Dataset entries:

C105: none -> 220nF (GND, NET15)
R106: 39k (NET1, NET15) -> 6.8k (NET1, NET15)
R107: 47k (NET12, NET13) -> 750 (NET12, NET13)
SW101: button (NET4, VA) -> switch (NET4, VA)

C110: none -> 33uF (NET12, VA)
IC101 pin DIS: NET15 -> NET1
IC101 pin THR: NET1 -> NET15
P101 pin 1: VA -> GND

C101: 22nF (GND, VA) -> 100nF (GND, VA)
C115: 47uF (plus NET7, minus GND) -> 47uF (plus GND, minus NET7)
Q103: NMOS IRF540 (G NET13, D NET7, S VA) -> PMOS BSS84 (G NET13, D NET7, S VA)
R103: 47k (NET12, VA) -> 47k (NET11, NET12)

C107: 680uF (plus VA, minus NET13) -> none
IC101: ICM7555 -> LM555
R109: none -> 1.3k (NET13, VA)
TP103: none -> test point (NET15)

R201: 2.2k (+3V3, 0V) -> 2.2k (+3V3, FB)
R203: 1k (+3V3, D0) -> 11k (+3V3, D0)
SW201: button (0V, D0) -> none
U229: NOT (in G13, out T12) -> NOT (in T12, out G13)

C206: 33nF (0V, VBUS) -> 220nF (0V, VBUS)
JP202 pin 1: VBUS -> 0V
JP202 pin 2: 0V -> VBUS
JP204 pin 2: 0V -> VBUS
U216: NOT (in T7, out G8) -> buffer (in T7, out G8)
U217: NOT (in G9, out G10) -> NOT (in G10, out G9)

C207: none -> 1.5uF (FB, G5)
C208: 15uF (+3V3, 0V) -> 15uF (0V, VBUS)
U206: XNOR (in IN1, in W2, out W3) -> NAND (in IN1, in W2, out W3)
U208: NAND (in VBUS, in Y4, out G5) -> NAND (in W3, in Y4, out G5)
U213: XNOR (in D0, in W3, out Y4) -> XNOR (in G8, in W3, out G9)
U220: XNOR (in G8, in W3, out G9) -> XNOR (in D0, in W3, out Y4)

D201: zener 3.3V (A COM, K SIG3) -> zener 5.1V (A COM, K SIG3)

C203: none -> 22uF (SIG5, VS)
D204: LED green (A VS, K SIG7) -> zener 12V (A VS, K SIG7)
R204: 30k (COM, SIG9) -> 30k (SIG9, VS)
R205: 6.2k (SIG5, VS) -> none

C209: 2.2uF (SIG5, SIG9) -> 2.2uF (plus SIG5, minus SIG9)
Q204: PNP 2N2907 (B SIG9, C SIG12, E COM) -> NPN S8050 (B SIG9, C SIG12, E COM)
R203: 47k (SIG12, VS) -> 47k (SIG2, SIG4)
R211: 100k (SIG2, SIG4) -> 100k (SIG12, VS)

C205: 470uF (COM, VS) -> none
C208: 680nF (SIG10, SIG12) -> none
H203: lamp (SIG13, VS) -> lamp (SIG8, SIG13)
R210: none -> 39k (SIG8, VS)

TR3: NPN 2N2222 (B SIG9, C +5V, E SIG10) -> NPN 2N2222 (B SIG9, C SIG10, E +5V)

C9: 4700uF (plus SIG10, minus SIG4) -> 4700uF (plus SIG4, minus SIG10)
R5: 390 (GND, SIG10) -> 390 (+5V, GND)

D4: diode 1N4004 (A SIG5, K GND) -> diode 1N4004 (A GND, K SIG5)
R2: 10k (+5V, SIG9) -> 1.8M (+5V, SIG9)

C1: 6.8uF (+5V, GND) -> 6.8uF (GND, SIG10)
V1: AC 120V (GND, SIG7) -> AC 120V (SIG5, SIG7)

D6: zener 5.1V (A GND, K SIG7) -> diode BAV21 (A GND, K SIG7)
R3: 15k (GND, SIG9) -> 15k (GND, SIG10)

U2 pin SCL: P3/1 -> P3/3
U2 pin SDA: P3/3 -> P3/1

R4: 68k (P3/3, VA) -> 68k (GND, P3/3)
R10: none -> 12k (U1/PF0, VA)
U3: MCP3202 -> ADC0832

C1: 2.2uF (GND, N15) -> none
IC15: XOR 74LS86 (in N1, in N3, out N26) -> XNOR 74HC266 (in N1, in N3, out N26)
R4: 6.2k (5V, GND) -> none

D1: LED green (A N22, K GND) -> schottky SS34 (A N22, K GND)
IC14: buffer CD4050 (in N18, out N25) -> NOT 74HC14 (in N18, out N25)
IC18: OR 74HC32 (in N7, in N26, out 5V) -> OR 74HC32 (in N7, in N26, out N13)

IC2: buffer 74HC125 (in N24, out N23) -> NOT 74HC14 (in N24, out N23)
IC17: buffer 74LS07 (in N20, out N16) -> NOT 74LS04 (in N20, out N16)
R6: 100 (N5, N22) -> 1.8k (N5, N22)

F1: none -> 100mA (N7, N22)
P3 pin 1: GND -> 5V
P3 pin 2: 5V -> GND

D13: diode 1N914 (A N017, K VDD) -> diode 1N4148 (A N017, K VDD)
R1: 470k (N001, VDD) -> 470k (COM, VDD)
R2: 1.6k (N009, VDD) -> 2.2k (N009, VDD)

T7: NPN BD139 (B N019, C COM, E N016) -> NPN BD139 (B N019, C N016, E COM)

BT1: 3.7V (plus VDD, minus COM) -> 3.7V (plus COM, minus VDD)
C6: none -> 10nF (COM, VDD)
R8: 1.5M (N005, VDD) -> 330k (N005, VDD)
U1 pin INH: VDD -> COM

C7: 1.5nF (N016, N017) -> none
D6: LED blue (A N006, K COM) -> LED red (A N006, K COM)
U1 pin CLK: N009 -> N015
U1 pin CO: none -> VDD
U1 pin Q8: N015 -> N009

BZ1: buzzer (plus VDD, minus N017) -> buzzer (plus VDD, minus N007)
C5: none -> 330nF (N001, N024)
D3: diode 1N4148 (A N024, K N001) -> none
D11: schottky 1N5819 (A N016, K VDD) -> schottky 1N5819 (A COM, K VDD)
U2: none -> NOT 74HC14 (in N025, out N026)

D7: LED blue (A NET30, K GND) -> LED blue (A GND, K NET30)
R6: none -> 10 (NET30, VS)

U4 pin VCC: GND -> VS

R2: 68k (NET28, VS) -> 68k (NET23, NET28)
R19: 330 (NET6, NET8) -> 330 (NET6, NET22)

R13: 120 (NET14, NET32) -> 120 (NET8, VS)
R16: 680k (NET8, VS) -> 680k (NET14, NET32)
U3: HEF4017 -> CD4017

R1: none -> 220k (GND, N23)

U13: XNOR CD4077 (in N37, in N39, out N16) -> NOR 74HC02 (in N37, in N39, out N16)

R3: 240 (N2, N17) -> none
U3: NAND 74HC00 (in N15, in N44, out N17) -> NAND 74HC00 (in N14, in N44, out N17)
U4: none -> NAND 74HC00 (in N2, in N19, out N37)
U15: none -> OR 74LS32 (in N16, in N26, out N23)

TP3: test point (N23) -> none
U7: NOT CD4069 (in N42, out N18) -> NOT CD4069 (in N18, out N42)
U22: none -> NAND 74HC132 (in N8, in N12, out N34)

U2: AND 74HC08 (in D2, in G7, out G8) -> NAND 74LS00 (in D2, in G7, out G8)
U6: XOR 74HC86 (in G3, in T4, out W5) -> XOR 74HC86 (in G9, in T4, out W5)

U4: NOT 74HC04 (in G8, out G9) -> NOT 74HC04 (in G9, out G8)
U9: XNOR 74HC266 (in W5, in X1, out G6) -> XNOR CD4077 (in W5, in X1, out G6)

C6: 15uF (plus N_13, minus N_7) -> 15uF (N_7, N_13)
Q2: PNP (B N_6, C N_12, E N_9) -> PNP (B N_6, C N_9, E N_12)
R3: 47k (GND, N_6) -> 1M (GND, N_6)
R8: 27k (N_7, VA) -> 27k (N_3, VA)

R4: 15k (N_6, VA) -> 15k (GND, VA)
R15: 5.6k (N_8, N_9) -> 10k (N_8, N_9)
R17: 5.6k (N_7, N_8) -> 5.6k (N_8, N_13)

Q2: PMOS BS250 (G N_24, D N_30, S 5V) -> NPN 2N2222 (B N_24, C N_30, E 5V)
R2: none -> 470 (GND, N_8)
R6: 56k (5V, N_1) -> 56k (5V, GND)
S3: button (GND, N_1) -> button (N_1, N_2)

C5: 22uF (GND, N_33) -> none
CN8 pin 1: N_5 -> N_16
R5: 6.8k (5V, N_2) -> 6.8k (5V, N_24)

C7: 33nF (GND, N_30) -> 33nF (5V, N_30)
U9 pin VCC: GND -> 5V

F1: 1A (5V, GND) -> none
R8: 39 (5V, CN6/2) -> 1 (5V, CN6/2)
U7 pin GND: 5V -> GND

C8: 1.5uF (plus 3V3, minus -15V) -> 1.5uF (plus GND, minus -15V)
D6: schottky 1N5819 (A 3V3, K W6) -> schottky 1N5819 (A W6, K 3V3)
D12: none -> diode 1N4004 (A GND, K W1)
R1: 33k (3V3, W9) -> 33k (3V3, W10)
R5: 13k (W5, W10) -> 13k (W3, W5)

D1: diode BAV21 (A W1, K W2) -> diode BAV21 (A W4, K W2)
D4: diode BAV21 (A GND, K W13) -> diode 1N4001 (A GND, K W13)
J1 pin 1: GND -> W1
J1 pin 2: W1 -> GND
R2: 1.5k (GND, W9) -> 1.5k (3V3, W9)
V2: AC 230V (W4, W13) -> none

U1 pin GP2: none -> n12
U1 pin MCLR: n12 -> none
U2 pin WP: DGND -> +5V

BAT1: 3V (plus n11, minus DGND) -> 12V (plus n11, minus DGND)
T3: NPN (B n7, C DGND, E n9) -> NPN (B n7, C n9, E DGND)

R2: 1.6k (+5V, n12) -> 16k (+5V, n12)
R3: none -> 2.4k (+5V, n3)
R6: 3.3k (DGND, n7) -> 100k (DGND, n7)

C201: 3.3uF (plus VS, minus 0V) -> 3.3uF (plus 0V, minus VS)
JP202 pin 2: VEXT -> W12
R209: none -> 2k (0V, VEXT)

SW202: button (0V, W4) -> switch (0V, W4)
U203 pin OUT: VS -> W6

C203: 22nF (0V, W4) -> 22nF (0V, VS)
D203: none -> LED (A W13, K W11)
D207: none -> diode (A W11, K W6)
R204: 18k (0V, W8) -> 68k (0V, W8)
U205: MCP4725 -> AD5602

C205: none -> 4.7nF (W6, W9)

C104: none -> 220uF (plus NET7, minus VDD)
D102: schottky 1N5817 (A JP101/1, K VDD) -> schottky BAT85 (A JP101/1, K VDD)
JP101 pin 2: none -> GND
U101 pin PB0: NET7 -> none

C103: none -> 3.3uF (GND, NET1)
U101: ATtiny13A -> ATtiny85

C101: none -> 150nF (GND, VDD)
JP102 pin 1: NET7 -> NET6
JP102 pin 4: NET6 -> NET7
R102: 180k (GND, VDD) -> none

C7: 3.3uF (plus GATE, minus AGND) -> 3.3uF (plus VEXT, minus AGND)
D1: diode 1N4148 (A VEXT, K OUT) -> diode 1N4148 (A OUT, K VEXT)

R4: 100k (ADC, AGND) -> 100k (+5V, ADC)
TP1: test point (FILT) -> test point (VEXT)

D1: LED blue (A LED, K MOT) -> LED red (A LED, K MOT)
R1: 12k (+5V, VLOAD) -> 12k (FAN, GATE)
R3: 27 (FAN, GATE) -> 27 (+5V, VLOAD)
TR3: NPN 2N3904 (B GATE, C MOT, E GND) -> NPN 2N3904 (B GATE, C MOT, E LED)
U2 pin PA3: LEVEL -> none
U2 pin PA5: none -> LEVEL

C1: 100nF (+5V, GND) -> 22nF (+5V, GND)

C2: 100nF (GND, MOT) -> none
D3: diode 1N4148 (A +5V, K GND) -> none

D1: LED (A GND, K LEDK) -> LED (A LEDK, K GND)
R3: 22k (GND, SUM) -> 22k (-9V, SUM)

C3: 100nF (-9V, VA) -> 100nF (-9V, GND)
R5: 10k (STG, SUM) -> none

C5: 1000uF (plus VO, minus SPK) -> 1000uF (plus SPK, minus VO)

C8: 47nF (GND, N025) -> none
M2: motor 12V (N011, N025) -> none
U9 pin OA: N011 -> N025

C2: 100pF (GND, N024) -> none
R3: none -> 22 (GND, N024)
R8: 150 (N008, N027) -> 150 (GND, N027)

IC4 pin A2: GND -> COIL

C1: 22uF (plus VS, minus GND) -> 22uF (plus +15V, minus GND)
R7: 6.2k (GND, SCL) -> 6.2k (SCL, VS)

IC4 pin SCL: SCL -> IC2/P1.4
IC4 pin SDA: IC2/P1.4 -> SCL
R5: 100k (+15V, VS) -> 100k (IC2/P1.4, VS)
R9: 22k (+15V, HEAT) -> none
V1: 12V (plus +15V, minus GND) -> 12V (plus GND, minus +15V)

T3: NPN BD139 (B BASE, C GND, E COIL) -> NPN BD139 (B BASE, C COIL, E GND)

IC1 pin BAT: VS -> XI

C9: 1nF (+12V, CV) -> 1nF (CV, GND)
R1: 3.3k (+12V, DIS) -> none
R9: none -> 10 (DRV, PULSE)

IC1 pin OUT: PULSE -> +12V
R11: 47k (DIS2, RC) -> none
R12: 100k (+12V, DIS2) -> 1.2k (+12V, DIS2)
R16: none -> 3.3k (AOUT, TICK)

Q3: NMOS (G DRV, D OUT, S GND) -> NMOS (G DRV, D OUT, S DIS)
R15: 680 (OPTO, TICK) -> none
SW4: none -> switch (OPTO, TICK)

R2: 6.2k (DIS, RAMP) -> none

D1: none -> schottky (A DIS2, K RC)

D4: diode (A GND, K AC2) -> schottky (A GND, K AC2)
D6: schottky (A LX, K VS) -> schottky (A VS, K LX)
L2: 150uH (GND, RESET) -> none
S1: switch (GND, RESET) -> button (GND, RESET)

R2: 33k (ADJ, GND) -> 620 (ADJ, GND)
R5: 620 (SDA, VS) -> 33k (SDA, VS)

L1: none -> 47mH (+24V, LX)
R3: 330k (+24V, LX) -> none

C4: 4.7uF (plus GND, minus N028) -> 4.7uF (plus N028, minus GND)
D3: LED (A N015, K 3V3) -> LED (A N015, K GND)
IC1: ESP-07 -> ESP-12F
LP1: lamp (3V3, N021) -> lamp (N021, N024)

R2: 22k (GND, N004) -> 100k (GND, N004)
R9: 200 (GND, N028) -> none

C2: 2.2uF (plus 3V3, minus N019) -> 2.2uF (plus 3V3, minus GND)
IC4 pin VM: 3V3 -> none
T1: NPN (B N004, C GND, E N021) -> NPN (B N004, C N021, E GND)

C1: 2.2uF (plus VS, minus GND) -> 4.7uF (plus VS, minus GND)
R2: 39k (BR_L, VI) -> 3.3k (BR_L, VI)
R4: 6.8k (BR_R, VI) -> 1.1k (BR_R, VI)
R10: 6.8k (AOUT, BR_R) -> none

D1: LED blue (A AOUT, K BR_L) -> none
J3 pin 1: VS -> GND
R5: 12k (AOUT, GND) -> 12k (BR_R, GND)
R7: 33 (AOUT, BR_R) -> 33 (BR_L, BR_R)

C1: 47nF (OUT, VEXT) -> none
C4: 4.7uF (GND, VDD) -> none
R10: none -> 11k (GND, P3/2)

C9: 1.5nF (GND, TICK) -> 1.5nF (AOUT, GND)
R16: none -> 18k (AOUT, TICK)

WHAT IS BEING ASKED – Make a copy of each line in the records that has the word "green".

RESULT OF THE EXERCISE –
D204: LED green (A VS, K SIG7) -> zener 12V (A VS, K SIG7)
D1: LED green (A N22, K GND) -> schottky SS34 (A N22, K GND)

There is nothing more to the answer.